SET EXERCISE: Reproduce the material from the line containing "swamps (174, 302)" through the line containing "sunhat (79, 170)", inclusive, replacing "midpoint" with "center point" and leaving everything else unchanged.

-- begin RECORDS FOR THIS EXERCISE --

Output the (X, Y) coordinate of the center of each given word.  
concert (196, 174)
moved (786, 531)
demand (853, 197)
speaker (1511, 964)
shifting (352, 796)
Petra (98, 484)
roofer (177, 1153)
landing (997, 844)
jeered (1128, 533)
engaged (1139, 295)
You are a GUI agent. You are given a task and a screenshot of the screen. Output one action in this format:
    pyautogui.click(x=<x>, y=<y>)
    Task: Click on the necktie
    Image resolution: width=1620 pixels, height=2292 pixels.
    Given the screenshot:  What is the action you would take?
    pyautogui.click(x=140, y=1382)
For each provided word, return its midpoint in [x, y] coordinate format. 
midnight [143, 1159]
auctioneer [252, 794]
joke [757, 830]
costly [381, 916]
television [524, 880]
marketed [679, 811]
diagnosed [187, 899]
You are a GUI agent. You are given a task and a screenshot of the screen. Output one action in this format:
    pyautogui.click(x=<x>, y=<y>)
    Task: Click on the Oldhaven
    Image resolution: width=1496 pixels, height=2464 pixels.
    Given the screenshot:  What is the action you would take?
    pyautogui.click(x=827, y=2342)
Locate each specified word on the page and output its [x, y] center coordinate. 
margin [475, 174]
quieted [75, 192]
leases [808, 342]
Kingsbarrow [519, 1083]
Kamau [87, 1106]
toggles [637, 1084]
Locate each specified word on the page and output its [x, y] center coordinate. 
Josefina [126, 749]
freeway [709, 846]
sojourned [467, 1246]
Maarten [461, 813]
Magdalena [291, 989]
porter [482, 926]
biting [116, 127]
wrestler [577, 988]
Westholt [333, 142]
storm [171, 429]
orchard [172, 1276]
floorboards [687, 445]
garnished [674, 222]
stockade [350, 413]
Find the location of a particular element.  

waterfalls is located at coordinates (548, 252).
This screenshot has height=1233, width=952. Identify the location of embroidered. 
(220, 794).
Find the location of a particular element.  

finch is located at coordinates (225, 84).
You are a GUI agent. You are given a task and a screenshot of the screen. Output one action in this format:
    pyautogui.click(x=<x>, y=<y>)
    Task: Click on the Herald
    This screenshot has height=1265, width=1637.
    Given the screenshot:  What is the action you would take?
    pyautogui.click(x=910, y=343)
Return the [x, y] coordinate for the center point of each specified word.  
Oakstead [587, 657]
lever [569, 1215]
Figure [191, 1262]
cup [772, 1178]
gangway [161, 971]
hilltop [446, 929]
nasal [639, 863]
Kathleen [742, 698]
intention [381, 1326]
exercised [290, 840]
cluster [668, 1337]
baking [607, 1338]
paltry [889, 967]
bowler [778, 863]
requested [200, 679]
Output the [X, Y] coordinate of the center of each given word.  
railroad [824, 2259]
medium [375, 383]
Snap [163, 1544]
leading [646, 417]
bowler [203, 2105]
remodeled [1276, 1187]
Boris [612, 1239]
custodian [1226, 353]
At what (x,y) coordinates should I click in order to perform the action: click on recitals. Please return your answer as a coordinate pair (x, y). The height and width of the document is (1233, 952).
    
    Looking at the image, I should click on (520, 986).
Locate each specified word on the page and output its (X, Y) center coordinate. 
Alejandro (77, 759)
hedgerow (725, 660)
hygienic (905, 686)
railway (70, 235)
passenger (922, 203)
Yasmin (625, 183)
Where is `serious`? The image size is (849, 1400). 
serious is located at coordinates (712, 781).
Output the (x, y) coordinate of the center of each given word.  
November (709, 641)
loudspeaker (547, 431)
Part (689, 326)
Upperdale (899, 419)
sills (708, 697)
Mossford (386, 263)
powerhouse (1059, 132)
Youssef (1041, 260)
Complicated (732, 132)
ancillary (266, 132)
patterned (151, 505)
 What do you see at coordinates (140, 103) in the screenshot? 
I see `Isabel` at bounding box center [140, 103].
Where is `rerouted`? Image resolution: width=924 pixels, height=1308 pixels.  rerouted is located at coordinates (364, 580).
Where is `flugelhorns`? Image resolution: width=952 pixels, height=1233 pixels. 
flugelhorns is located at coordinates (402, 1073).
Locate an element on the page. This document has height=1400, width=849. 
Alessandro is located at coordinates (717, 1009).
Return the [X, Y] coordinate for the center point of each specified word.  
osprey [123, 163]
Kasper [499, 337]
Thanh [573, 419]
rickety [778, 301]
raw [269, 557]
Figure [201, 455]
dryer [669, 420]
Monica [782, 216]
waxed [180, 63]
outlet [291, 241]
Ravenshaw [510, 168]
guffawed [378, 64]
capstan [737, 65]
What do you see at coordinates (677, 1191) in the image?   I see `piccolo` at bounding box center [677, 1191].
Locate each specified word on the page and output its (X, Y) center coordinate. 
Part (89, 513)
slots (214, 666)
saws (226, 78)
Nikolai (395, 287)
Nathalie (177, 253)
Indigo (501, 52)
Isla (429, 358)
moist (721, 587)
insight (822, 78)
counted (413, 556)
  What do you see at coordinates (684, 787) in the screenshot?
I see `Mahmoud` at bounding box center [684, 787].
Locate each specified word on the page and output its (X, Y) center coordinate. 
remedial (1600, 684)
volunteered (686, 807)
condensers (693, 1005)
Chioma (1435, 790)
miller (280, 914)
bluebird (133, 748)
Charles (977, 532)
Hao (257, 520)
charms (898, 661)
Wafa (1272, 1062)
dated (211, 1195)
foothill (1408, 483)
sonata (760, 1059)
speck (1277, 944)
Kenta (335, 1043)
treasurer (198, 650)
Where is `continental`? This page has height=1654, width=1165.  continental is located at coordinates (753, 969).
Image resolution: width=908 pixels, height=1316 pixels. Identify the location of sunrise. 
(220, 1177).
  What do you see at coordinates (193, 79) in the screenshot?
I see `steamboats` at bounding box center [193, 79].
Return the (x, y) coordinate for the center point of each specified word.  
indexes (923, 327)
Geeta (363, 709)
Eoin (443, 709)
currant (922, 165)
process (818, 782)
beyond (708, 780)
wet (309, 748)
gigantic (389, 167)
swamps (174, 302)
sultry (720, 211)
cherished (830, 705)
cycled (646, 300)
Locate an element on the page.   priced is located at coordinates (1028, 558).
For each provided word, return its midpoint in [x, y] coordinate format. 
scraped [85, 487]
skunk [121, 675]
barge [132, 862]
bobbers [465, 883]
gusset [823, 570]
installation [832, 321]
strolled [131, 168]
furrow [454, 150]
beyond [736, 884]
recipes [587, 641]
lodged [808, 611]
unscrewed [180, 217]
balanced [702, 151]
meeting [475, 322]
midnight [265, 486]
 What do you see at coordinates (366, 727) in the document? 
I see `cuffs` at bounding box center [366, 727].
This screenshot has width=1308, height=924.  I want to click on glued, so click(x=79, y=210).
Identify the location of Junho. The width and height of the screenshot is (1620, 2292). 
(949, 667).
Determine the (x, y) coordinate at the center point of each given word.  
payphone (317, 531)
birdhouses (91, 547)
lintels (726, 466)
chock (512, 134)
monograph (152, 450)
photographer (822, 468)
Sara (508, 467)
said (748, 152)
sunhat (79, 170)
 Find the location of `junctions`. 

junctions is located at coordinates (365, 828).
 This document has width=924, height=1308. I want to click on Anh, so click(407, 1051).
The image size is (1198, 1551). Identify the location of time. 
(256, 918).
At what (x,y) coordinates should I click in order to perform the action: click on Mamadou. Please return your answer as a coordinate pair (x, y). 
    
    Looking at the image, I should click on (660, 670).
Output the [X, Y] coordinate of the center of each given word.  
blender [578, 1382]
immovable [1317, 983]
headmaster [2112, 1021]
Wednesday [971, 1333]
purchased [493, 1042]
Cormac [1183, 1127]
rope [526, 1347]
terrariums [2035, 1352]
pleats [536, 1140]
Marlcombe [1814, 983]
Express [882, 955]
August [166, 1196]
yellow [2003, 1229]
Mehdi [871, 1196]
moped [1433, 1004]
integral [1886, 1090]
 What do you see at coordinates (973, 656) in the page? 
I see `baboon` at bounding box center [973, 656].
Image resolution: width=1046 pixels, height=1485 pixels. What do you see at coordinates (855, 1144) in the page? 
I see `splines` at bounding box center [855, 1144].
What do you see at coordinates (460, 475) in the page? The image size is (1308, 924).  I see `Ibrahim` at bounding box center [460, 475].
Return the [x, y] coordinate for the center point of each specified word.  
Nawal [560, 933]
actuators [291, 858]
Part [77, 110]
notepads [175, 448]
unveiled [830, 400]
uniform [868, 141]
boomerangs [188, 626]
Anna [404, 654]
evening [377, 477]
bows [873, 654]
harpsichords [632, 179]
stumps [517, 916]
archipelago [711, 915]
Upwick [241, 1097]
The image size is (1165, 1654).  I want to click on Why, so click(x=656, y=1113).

-- end RECORDS FOR THIS EXERCISE --

RESPONSE TO THIS EXERCISE:
swamps (174, 302)
sultry (720, 211)
cherished (830, 705)
cycled (646, 300)
Locate an element on the page.   priced is located at coordinates (1028, 558).
For each provided word, return its center point in [x, y] coordinate format. 
scraped [85, 487]
skunk [121, 675]
barge [132, 862]
bobbers [465, 883]
gusset [823, 570]
installation [832, 321]
strolled [131, 168]
furrow [454, 150]
beyond [736, 884]
recipes [587, 641]
lodged [808, 611]
unscrewed [180, 217]
balanced [702, 151]
meeting [475, 322]
midnight [265, 486]
 What do you see at coordinates (366, 727) in the document? 
I see `cuffs` at bounding box center [366, 727].
This screenshot has width=1308, height=924.  I want to click on glued, so click(x=79, y=210).
Identify the location of Junho. The width and height of the screenshot is (1620, 2292). 
(949, 667).
Determine the (x, y) coordinate at the center point of each given word.  
payphone (317, 531)
birdhouses (91, 547)
lintels (726, 466)
chock (512, 134)
monograph (152, 450)
photographer (822, 468)
Sara (508, 467)
said (748, 152)
sunhat (79, 170)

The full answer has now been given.